→ **Given records**
- Opening Delimiter -
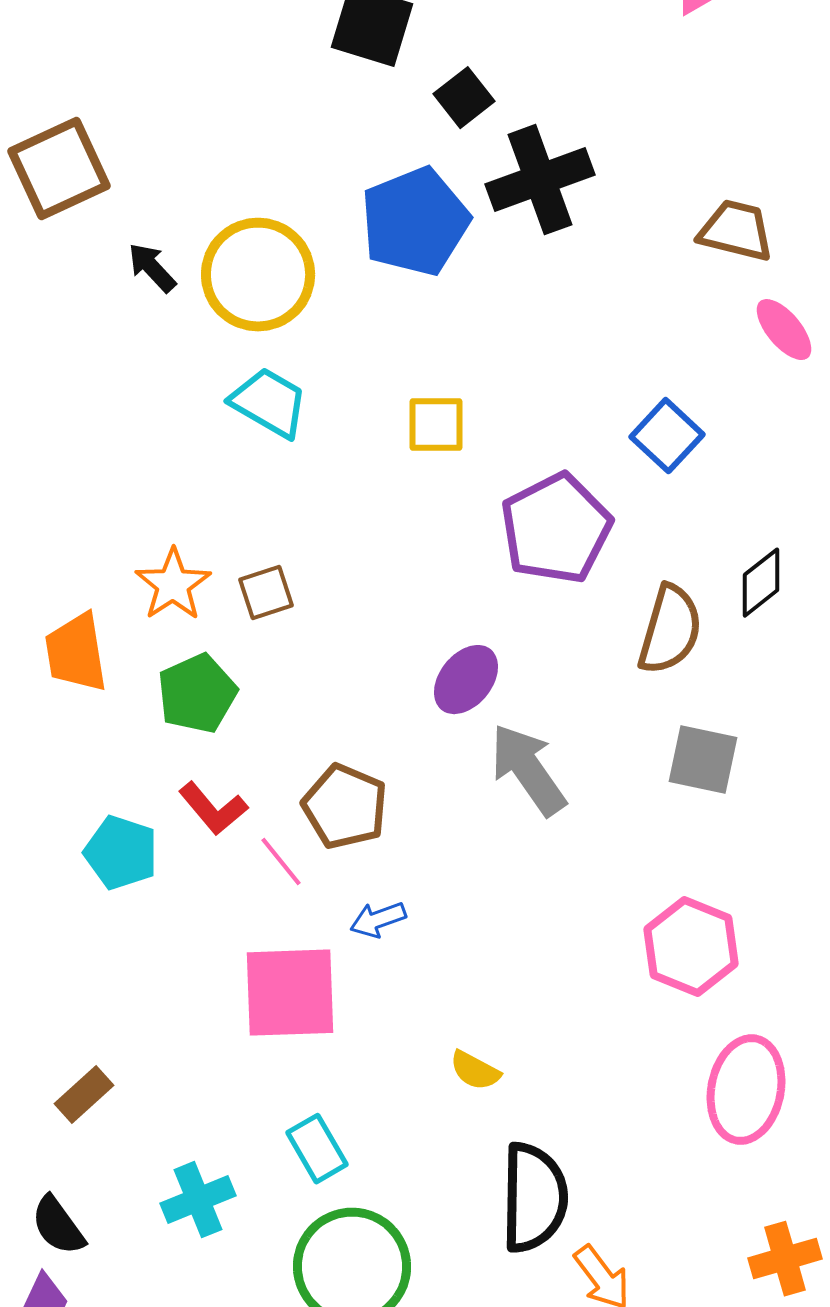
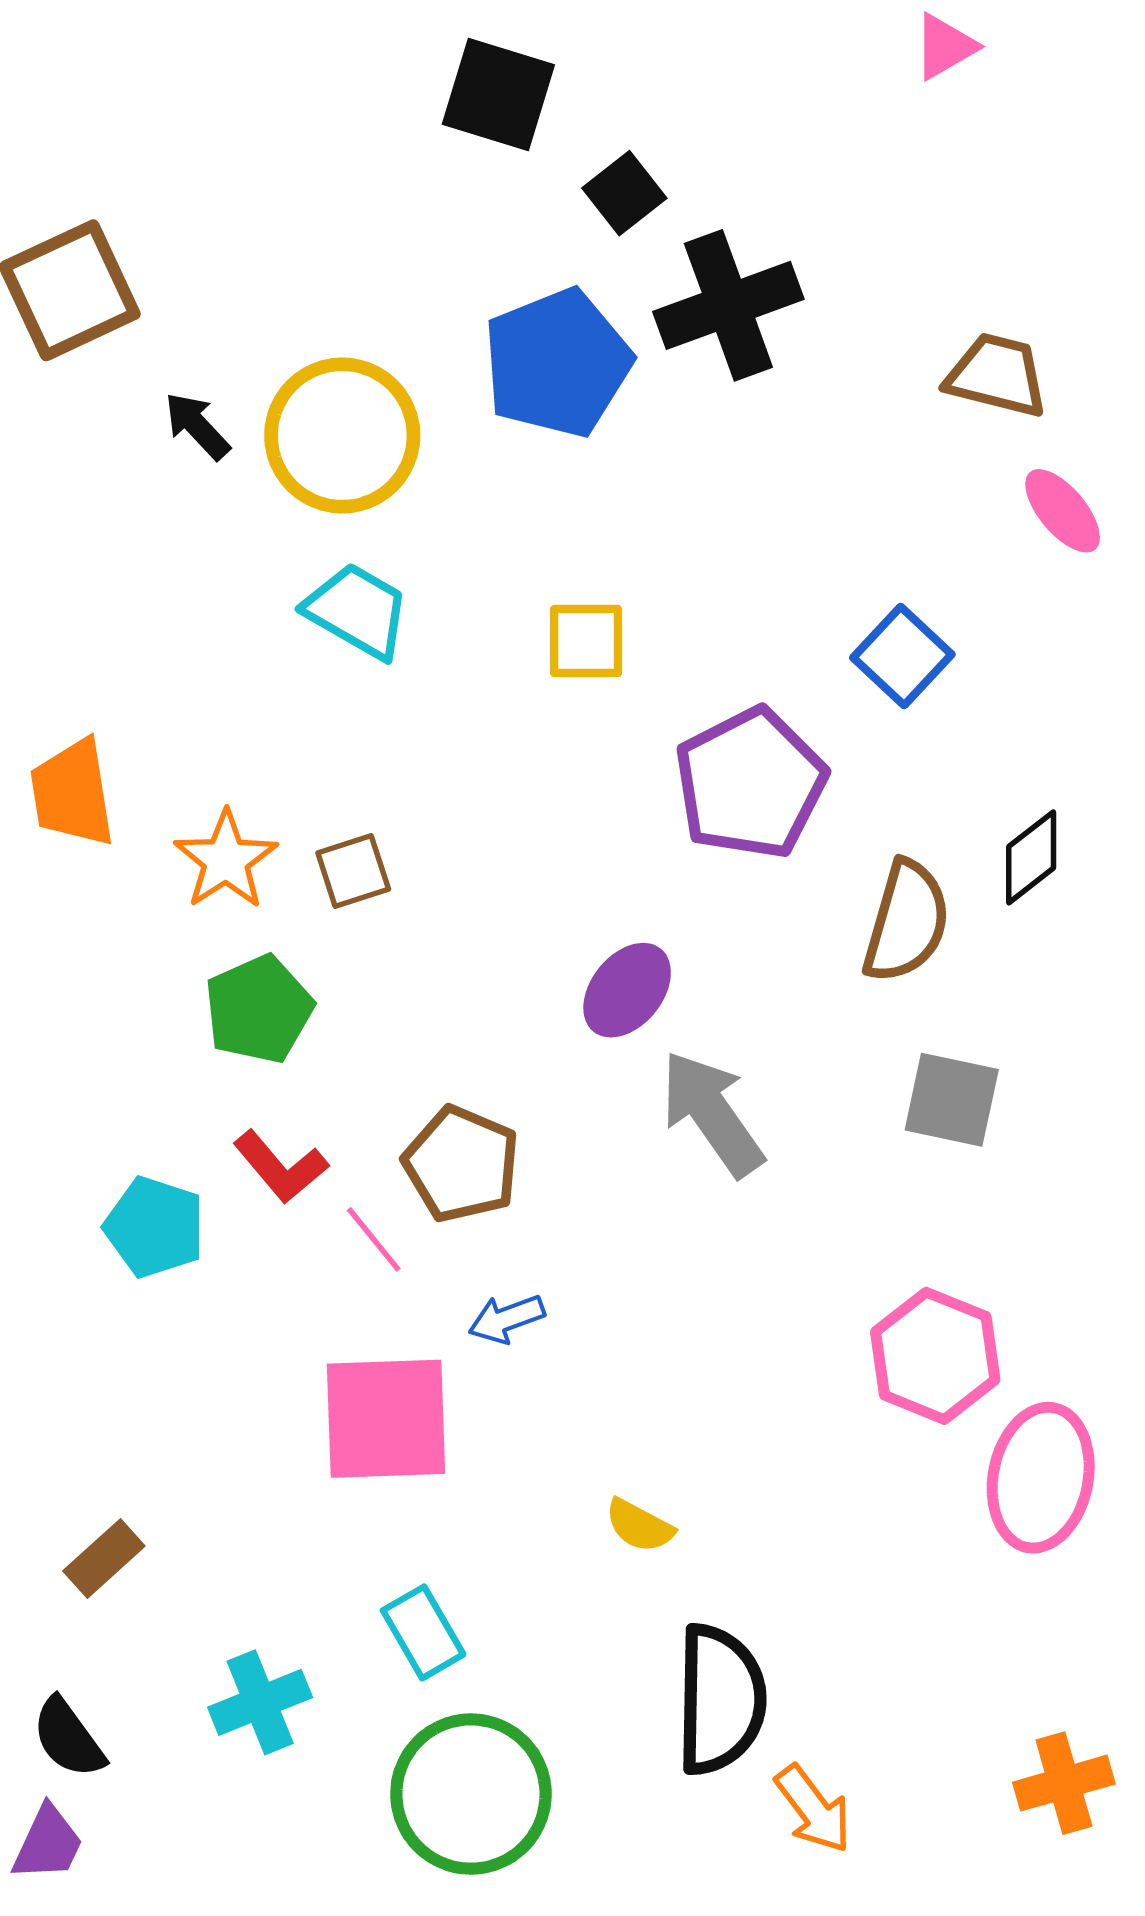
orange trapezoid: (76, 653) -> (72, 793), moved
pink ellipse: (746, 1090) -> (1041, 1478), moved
- Closing Delimiter -
- Opening Delimiter -
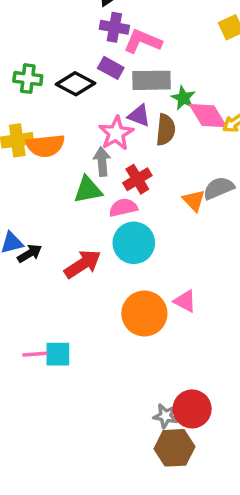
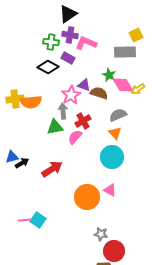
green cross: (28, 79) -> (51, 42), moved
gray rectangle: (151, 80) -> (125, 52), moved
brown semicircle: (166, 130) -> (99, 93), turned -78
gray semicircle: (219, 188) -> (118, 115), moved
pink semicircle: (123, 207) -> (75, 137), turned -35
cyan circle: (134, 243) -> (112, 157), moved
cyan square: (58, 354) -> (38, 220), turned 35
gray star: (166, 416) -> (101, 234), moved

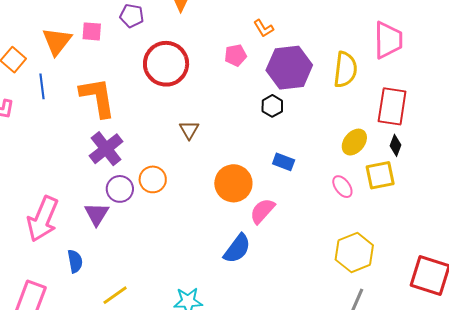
- Closing Delimiter -
→ **The problem**
Copy out, exactly and alone, the lines of the entries above between the ones holding "orange trapezoid: (76, 653)" and "pink ellipse: (746, 1090)", inclusive.

→ **Written answer**
orange trapezoid: (76, 653) -> (72, 793), moved
pink ellipse: (746, 1090) -> (1041, 1478), moved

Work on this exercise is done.